EXERCISE BRIEF:
When a line below contains the word "plus", copy that line.

DATASET:
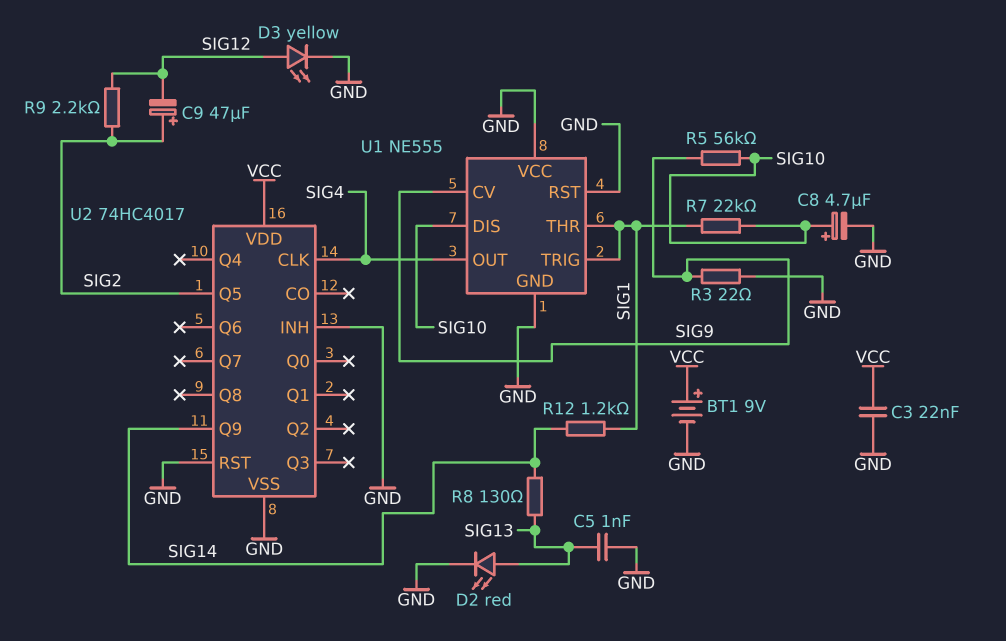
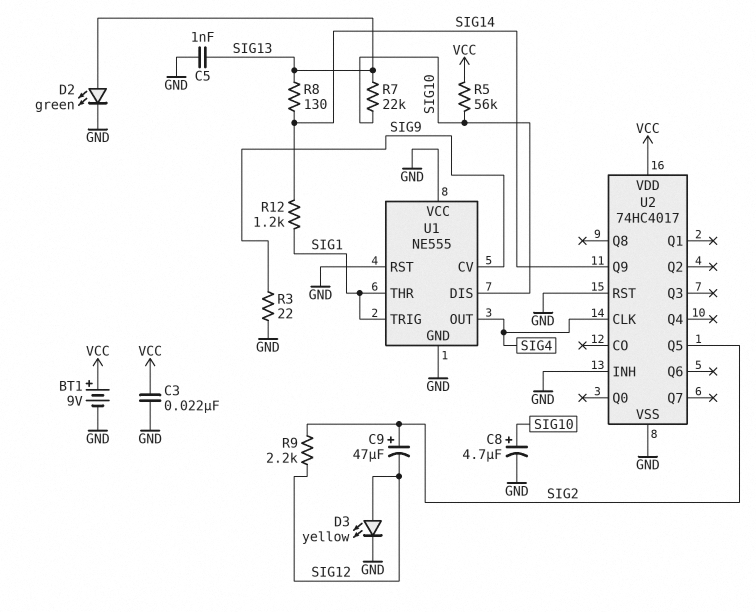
D2: LED red (A SIG13, K GND) -> LED green (A SIG13, K GND)
R5: 56k (SIG9, SIG10) -> 56k (SIG10, VCC)
R7: 22k (SIG1, SIG10) -> 22k (SIG10, SIG13)

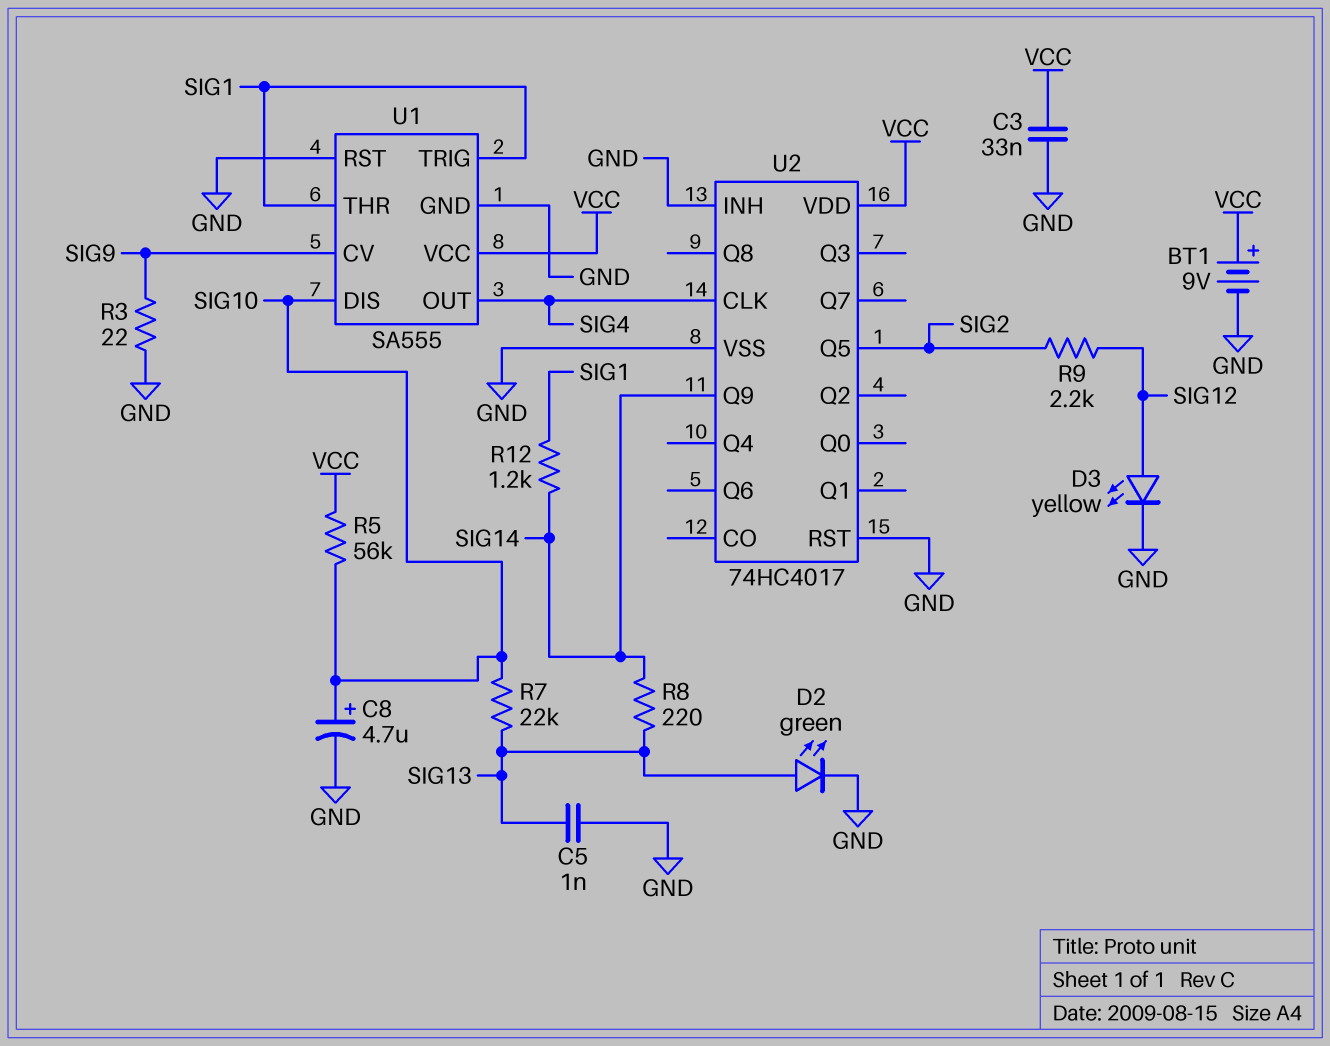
C3: 22nF (GND, VCC) -> 33nF (GND, VCC)
C9: 47uF (plus SIG2, minus SIG12) -> none
R8: 130 (SIG13, SIG14) -> 220 (SIG13, SIG14)
U1: NE555 -> SA555
U1 pin VCC: GND -> VCC

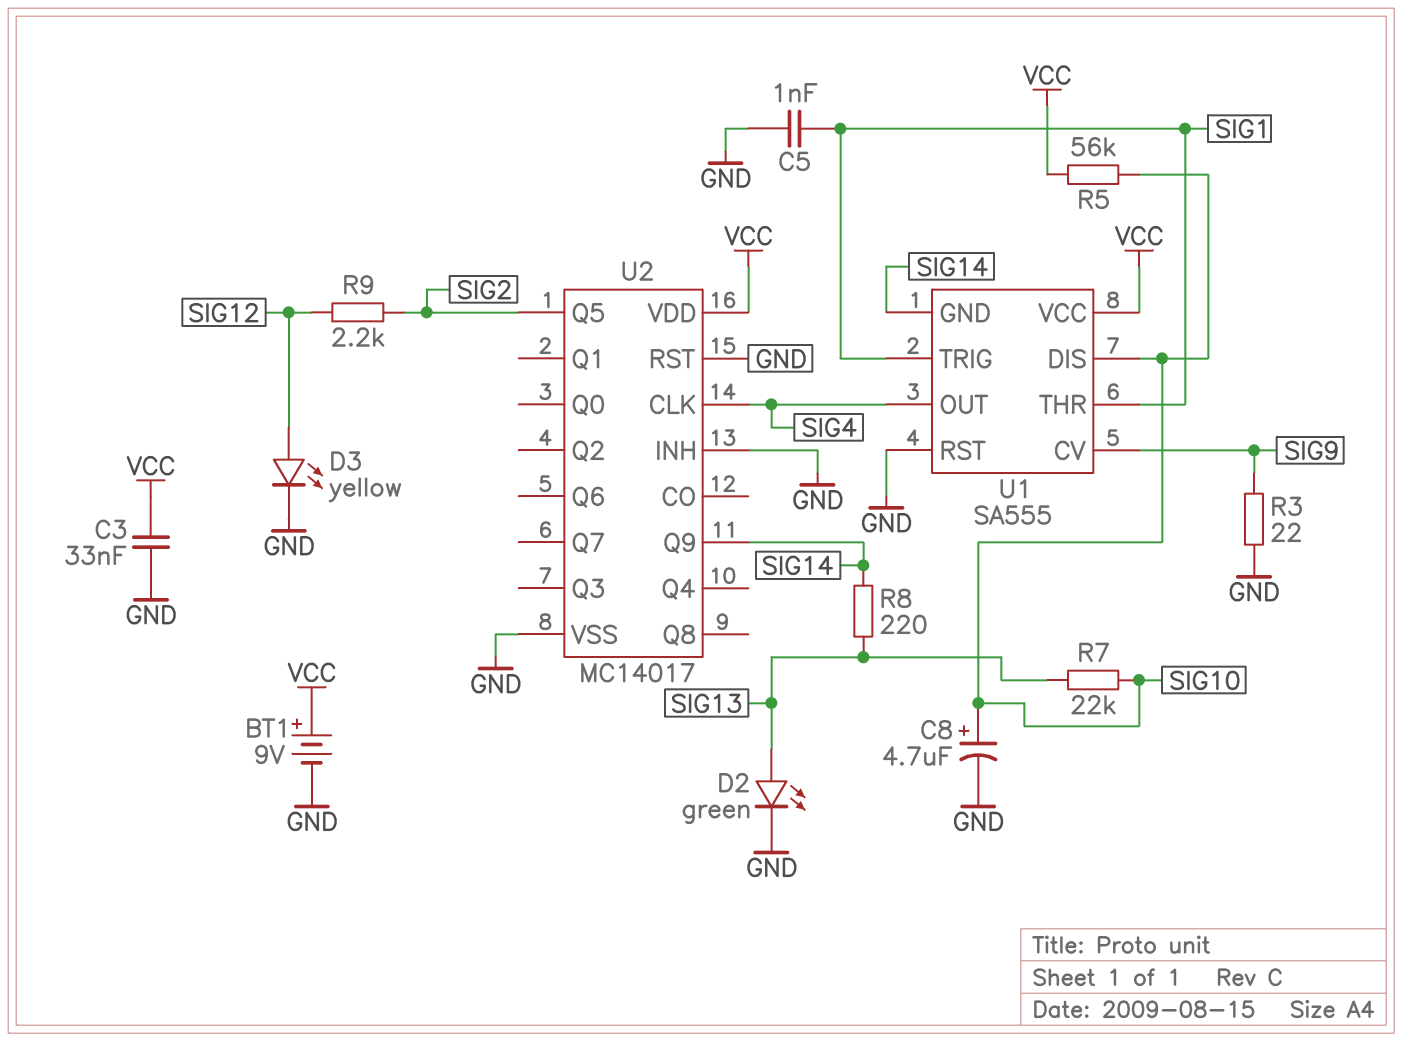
C5: 1nF (GND, SIG13) -> 1nF (GND, SIG1)
R12: 1.2k (SIG1, SIG14) -> none
U1 pin GND: GND -> SIG14
U2: 74HC4017 -> MC14017

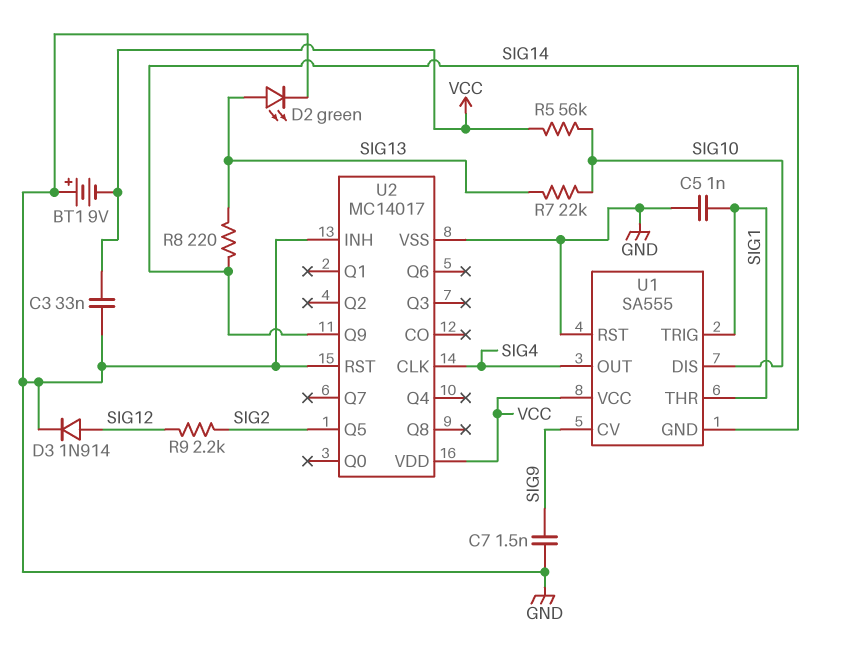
BT1: 9V (plus VCC, minus GND) -> 9V (plus GND, minus VCC)
C7: none -> 1.5nF (GND, SIG9)
C8: 4.7uF (plus SIG10, minus GND) -> none
D3: LED yellow (A SIG12, K GND) -> diode 1N914 (A SIG12, K GND)
R3: 22 (GND, SIG9) -> none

TASK OUTPUT:
C9: 47uF (plus SIG2, minus SIG12) -> none
BT1: 9V (plus VCC, minus GND) -> 9V (plus GND, minus VCC)
C8: 4.7uF (plus SIG10, minus GND) -> none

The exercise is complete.